_Difference listings_
==============================
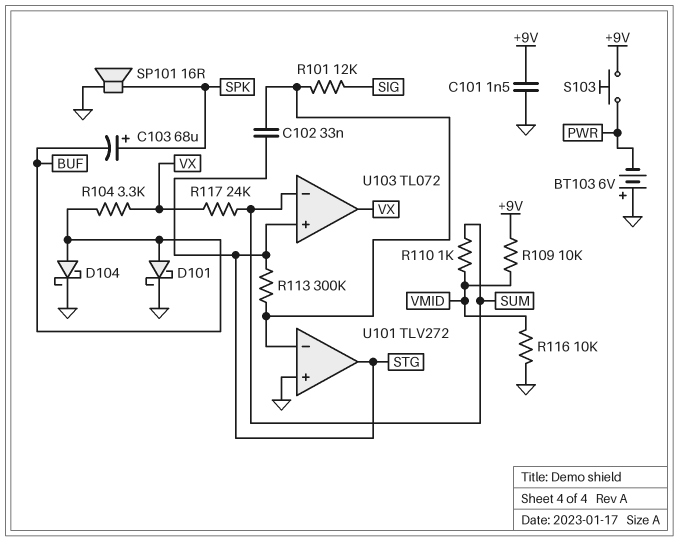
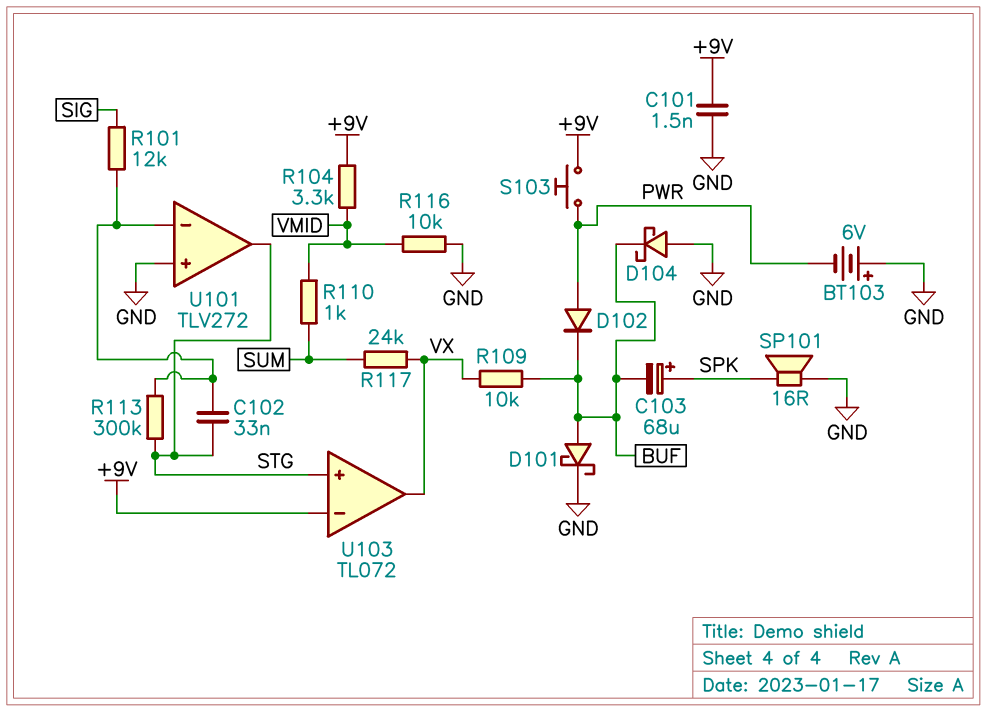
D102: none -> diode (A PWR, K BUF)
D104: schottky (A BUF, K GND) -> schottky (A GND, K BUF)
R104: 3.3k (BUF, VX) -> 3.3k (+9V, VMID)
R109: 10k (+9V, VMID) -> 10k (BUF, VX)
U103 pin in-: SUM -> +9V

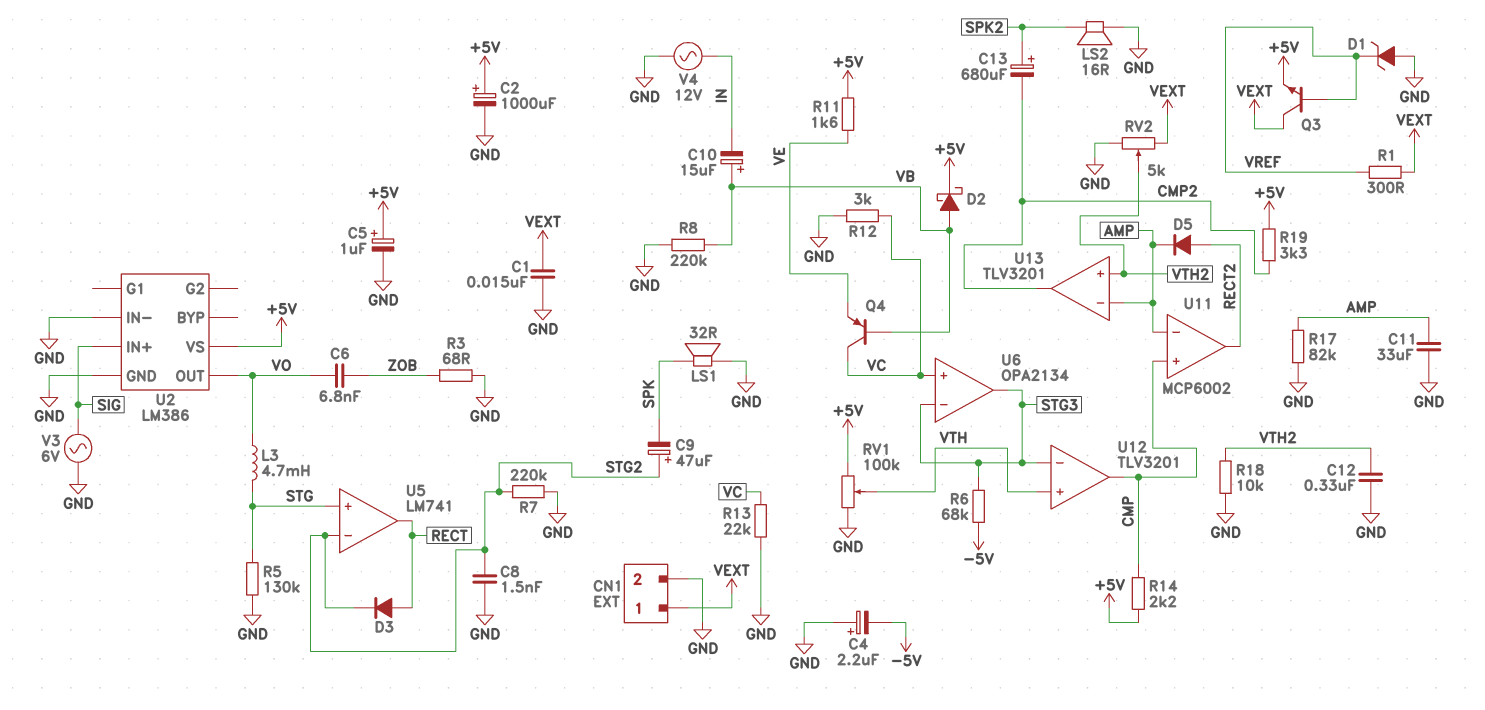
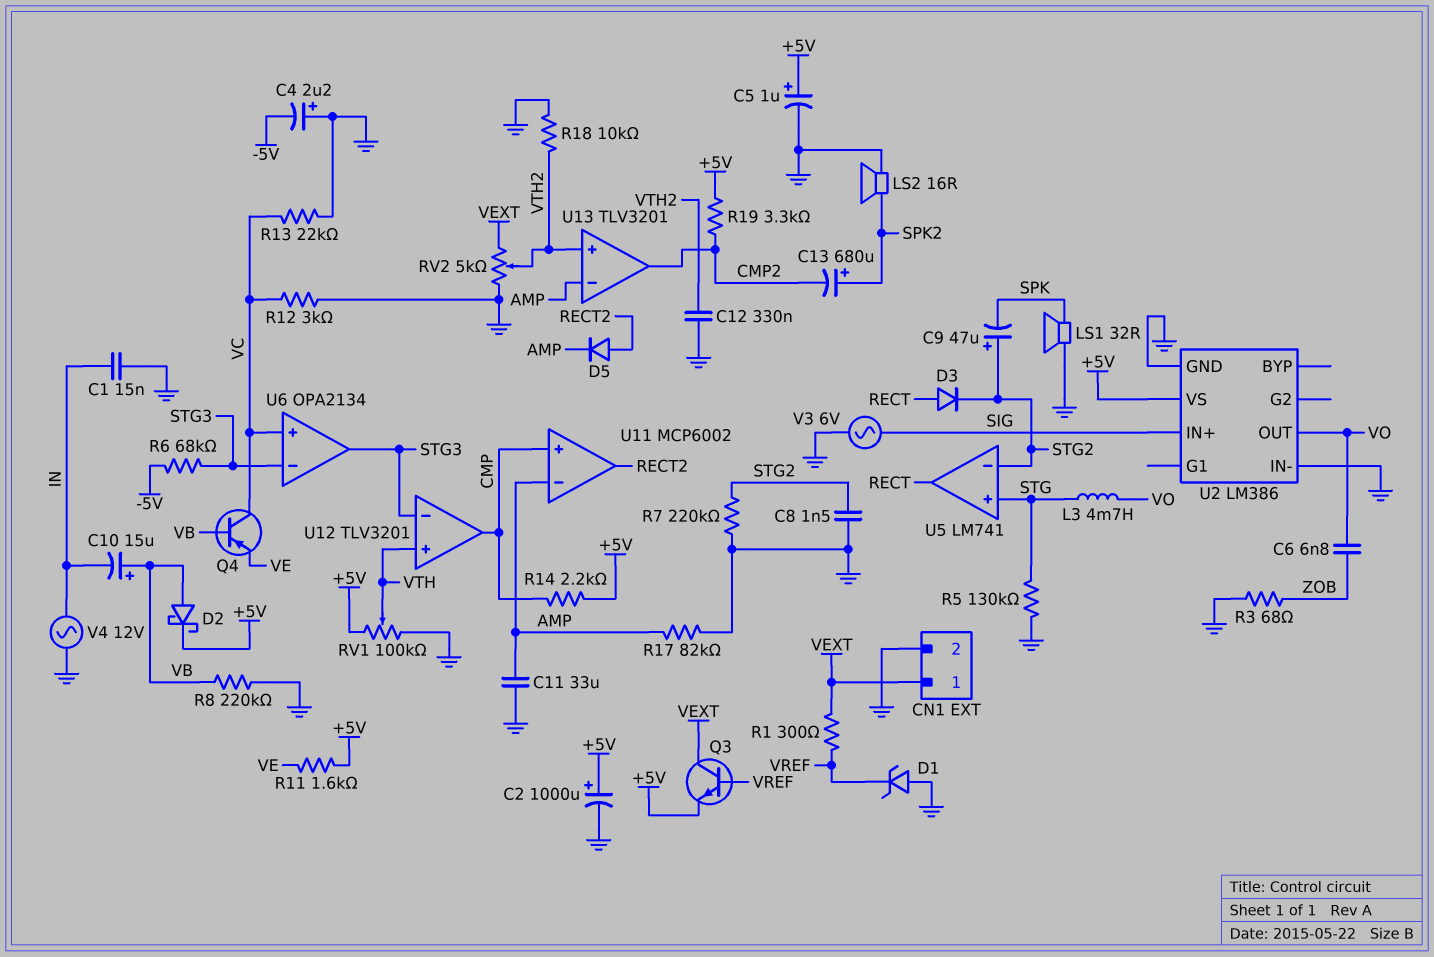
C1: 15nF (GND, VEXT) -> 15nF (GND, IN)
==============================
_Work instructions_
Leaving the pictures out, copy exactly the lines from the line that contains "D104: schottky (A" to the last line of the data, both ends included.

_Completed exercise_
D104: schottky (A BUF, K GND) -> schottky (A GND, K BUF)
R104: 3.3k (BUF, VX) -> 3.3k (+9V, VMID)
R109: 10k (+9V, VMID) -> 10k (BUF, VX)
U103 pin in-: SUM -> +9V

C1: 15nF (GND, VEXT) -> 15nF (GND, IN)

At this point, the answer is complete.